**Work to complete**
Please return every line of the material verbatim and skip any images.

--- Data block ---

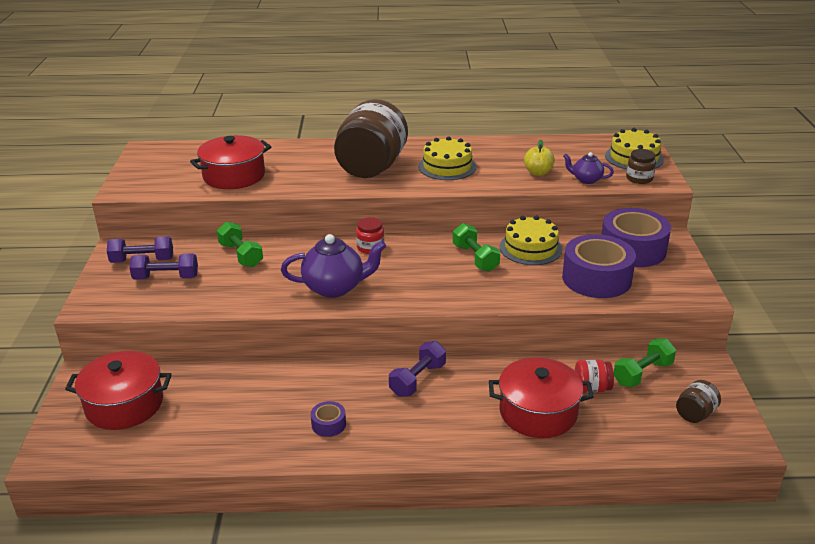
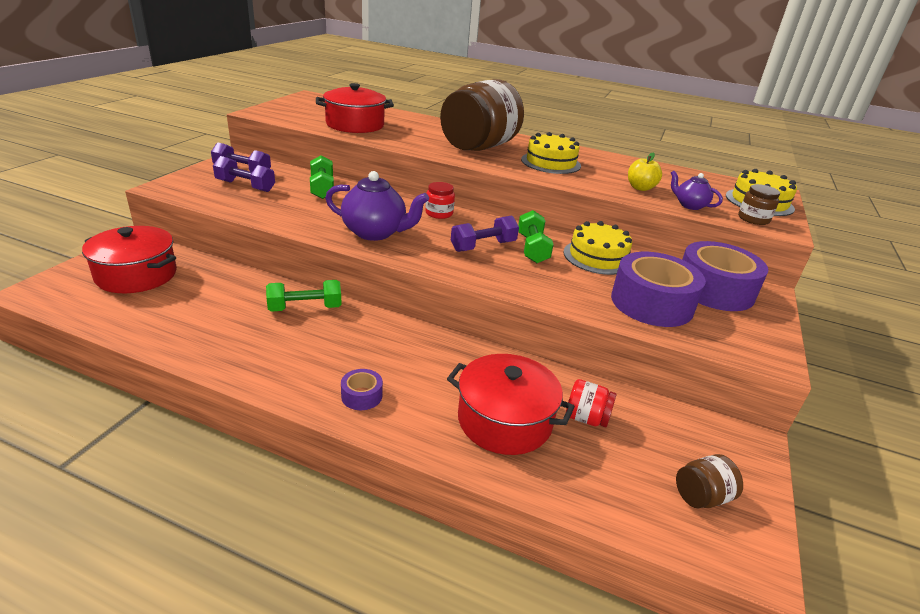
camera: 20 degrees right, 0 degrees up
(328, 424) = (282, 352): purple tape -> purple tape (361, 396)
(418, 380) = (404, 343): purple dumbbell -> purple dumbbell (483, 246)
(642, 373) = (660, 424): green dumbbell -> green dumbbell (305, 308)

---

**Result for this exercise**
camera: 20 degrees right, 0 degrees up
(328, 424) = (282, 352): purple tape -> purple tape (361, 396)
(418, 380) = (404, 343): purple dumbbell -> purple dumbbell (483, 246)
(642, 373) = (660, 424): green dumbbell -> green dumbbell (305, 308)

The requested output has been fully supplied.